## WORK TO COMPLETE
Look below for the line containing "camera: 80 degrees right, 0 degrees up" and the line containing "(433, 240) = (384, 300): none -> red bucket"; repeat exactly those two lines and all lines between them, and nothing else.

## RECORD EXTRACTS
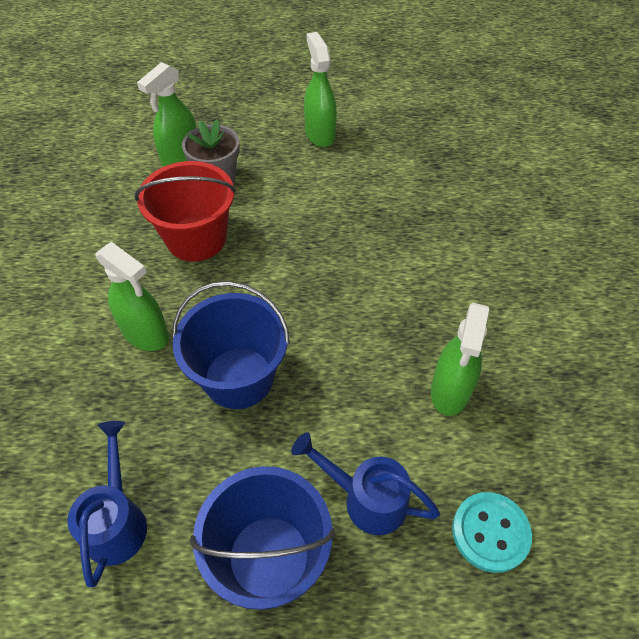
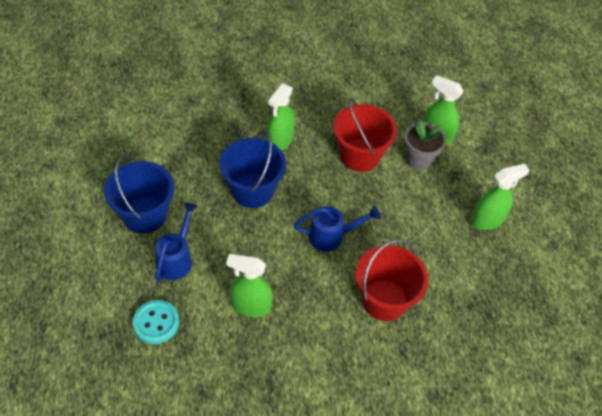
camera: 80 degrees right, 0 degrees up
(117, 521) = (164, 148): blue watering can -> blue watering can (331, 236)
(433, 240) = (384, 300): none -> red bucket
---
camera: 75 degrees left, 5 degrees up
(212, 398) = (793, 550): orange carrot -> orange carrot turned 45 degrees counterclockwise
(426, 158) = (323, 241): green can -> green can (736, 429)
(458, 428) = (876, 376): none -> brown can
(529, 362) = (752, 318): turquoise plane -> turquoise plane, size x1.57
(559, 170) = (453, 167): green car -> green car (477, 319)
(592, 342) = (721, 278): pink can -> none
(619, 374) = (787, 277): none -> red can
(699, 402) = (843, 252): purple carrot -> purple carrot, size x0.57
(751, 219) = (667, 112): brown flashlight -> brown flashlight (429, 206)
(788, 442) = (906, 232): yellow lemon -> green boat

## ANSWER TO THIS EXERCISE
camera: 80 degrees right, 0 degrees up
(117, 521) = (164, 148): blue watering can -> blue watering can (331, 236)
(433, 240) = (384, 300): none -> red bucket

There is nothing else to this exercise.